Data shown below:

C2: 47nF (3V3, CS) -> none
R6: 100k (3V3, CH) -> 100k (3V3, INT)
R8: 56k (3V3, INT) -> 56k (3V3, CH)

End of Data shown.
Data shown below:

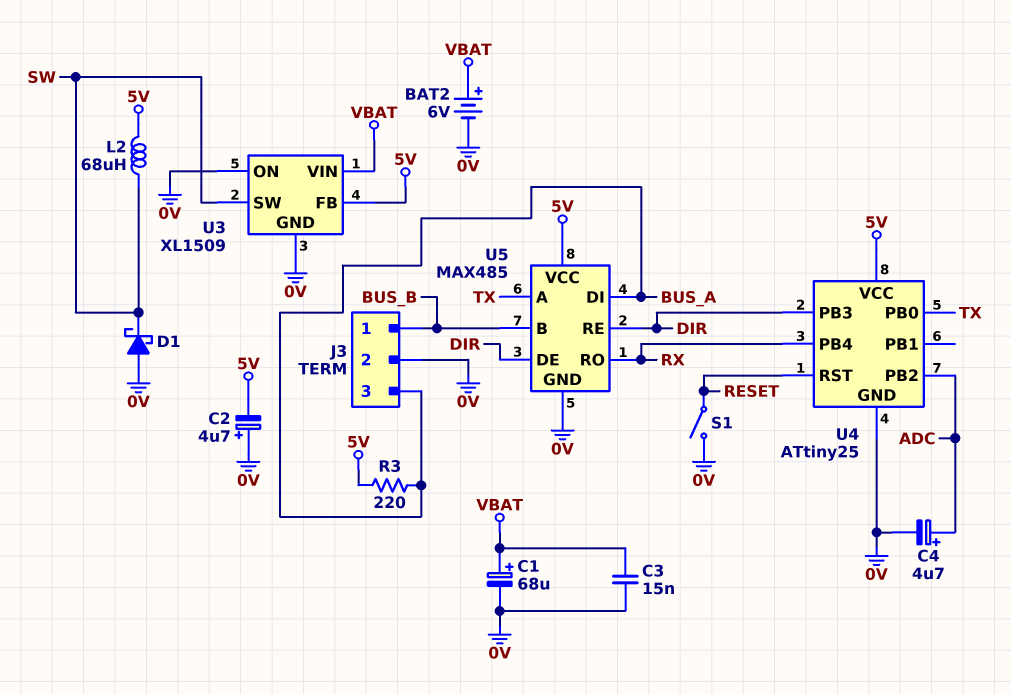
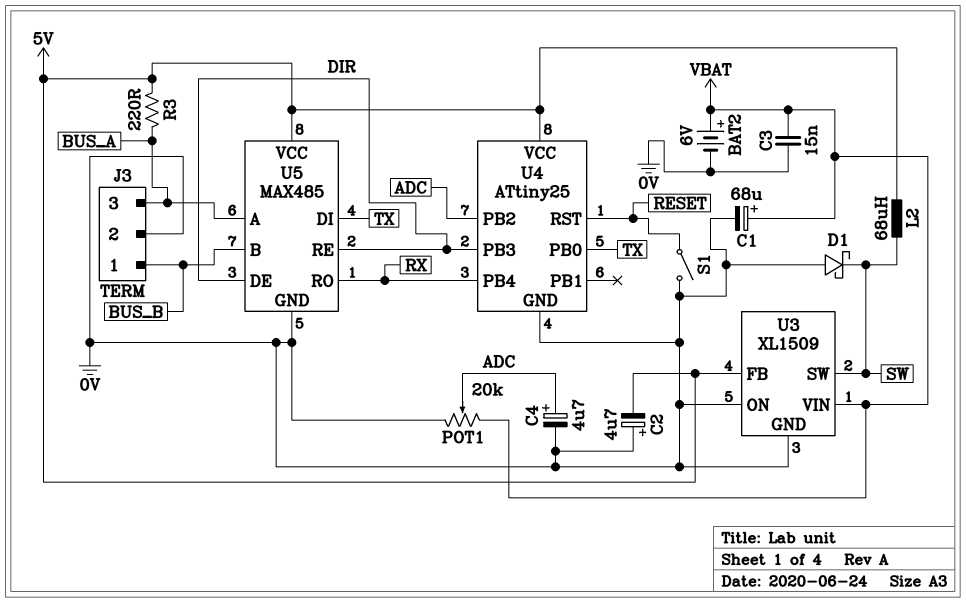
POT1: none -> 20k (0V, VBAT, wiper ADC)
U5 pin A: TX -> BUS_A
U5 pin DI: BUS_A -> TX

End of Data shown.
Data shown below:

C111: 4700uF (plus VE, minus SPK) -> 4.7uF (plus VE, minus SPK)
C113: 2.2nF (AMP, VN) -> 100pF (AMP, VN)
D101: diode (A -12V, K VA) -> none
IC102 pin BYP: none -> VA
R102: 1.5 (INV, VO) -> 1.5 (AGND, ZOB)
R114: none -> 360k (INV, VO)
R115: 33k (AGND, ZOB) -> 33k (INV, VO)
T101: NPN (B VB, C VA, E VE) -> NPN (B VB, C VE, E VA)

End of Data shown.

_Problem statement_
Could you report every line of the material that contains the string "AGND"?

_Response to the task_
R102: 1.5 (INV, VO) -> 1.5 (AGND, ZOB)
R115: 33k (AGND, ZOB) -> 33k (INV, VO)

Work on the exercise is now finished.